» Your assignment
Set every entry below down once more, exactly as it stands, without images.

Image sets with object changes:
★ ★ ★ ★ ★

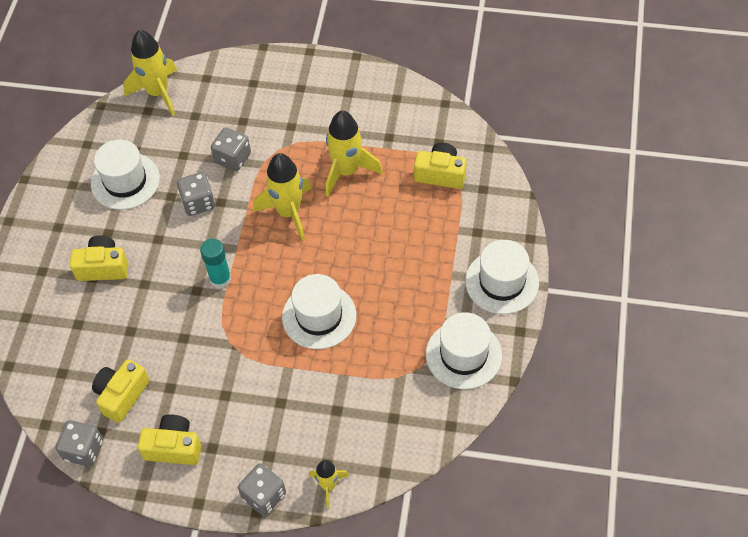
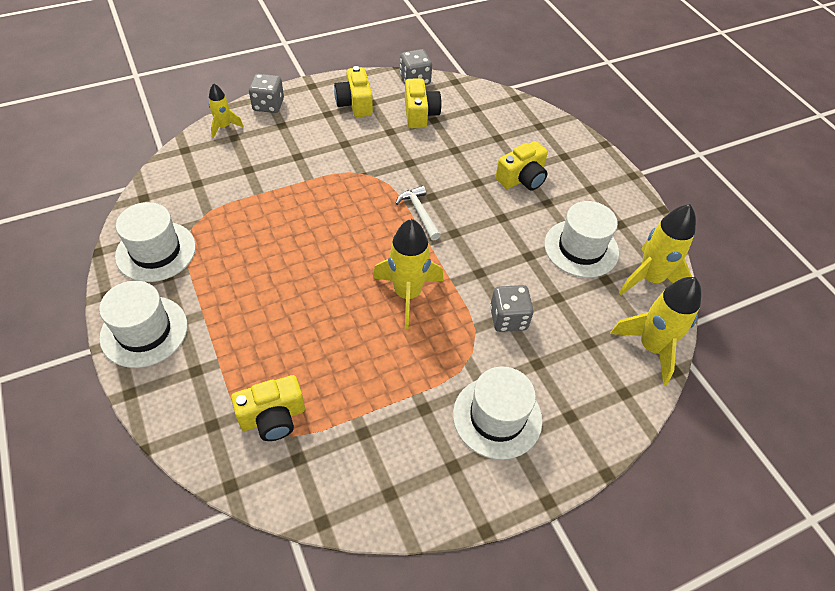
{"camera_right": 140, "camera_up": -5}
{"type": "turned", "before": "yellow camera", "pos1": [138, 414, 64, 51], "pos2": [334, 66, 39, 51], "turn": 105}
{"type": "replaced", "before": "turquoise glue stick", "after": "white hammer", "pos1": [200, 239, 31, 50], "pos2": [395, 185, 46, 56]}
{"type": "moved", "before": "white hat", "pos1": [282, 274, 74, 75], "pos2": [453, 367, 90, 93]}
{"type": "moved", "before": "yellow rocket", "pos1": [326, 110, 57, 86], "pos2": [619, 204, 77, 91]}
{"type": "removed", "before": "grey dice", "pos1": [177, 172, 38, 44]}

★ ★ ★ ★ ★

» Written reply
{"camera_right": 140, "camera_up": -5}
{"type": "turned", "before": "yellow camera", "pos1": [138, 414, 64, 51], "pos2": [334, 66, 39, 51], "turn": 105}
{"type": "replaced", "before": "turquoise glue stick", "after": "white hammer", "pos1": [200, 239, 31, 50], "pos2": [395, 185, 46, 56]}
{"type": "moved", "before": "white hat", "pos1": [282, 274, 74, 75], "pos2": [453, 367, 90, 93]}
{"type": "moved", "before": "yellow rocket", "pos1": [326, 110, 57, 86], "pos2": [619, 204, 77, 91]}
{"type": "removed", "before": "grey dice", "pos1": [177, 172, 38, 44]}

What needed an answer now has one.